[Available data]
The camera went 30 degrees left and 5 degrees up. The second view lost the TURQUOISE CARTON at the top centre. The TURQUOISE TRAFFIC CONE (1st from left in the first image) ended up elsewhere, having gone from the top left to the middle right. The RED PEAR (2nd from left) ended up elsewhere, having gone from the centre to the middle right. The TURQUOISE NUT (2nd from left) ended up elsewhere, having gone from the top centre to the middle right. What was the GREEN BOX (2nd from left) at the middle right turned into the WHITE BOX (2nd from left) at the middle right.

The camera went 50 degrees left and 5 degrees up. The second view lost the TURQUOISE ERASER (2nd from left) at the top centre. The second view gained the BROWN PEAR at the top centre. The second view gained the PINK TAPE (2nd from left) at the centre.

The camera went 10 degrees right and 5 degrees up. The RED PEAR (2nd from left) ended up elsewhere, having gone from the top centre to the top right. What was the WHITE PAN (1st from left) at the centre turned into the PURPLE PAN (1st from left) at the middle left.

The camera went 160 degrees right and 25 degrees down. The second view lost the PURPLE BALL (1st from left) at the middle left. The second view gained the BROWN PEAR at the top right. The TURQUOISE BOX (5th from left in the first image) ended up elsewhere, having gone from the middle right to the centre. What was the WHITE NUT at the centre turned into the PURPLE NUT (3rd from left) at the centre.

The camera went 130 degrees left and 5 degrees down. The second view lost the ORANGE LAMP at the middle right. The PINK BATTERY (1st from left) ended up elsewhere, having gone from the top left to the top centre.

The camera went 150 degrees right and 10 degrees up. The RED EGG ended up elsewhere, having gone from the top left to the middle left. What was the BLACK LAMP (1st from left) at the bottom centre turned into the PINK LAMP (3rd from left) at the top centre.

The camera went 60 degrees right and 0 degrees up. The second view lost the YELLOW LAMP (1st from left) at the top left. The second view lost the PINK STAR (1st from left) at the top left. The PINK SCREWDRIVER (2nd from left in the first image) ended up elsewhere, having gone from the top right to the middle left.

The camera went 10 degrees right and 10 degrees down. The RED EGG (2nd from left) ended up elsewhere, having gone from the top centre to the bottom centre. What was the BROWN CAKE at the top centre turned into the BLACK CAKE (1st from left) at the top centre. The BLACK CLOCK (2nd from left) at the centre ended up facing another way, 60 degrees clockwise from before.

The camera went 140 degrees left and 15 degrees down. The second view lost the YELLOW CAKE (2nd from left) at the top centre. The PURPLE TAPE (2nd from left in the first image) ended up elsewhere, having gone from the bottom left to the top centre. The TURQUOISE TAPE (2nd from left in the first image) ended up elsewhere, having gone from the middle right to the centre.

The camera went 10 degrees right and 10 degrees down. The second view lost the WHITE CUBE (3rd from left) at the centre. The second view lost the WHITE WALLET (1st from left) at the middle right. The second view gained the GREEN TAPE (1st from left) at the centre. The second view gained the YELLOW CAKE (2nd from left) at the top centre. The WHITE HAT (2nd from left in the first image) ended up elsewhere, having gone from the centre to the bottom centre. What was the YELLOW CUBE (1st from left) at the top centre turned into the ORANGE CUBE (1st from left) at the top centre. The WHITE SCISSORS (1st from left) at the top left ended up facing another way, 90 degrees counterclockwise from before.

[Work order]
With no line omitted, copy all the data exactly.

[Problem solution]
The camera went 30 degrees left and 5 degrees up. The second view lost the TURQUOISE CARTON at the top centre. The TURQUOISE TRAFFIC CONE (1st from left in the first image) ended up elsewhere, having gone from the top left to the middle right. The RED PEAR (2nd from left) ended up elsewhere, having gone from the centre to the middle right. The TURQUOISE NUT (2nd from left) ended up elsewhere, having gone from the top centre to the middle right. What was the GREEN BOX (2nd from left) at the middle right turned into the WHITE BOX (2nd from left) at the middle right.

The camera went 50 degrees left and 5 degrees up. The second view lost the TURQUOISE ERASER (2nd from left) at the top centre. The second view gained the BROWN PEAR at the top centre. The second view gained the PINK TAPE (2nd from left) at the centre.

The camera went 10 degrees right and 5 degrees up. The RED PEAR (2nd from left) ended up elsewhere, having gone from the top centre to the top right. What was the WHITE PAN (1st from left) at the centre turned into the PURPLE PAN (1st from left) at the middle left.

The camera went 160 degrees right and 25 degrees down. The second view lost the PURPLE BALL (1st from left) at the middle left. The second view gained the BROWN PEAR at the top right. The TURQUOISE BOX (5th from left in the first image) ended up elsewhere, having gone from the middle right to the centre. What was the WHITE NUT at the centre turned into the PURPLE NUT (3rd from left) at the centre.

The camera went 130 degrees left and 5 degrees down. The second view lost the ORANGE LAMP at the middle right. The PINK BATTERY (1st from left) ended up elsewhere, having gone from the top left to the top centre.

The camera went 150 degrees right and 10 degrees up. The RED EGG ended up elsewhere, having gone from the top left to the middle left. What was the BLACK LAMP (1st from left) at the bottom centre turned into the PINK LAMP (3rd from left) at the top centre.

The camera went 60 degrees right and 0 degrees up. The second view lost the YELLOW LAMP (1st from left) at the top left. The second view lost the PINK STAR (1st from left) at the top left. The PINK SCREWDRIVER (2nd from left in the first image) ended up elsewhere, having gone from the top right to the middle left.

The camera went 10 degrees right and 10 degrees down. The RED EGG (2nd from left) ended up elsewhere, having gone from the top centre to the bottom centre. What was the BROWN CAKE at the top centre turned into the BLACK CAKE (1st from left) at the top centre. The BLACK CLOCK (2nd from left) at the centre ended up facing another way, 60 degrees clockwise from before.

The camera went 140 degrees left and 15 degrees down. The second view lost the YELLOW CAKE (2nd from left) at the top centre. The PURPLE TAPE (2nd from left in the first image) ended up elsewhere, having gone from the bottom left to the top centre. The TURQUOISE TAPE (2nd from left in the first image) ended up elsewhere, having gone from the middle right to the centre.

The camera went 10 degrees right and 10 degrees down. The second view lost the WHITE CUBE (3rd from left) at the centre. The second view lost the WHITE WALLET (1st from left) at the middle right. The second view gained the GREEN TAPE (1st from left) at the centre. The second view gained the YELLOW CAKE (2nd from left) at the top centre. The WHITE HAT (2nd from left in the first image) ended up elsewhere, having gone from the centre to the bottom centre. What was the YELLOW CUBE (1st from left) at the top centre turned into the ORANGE CUBE (1st from left) at the top centre. The WHITE SCISSORS (1st from left) at the top left ended up facing another way, 90 degrees counterclockwise from before.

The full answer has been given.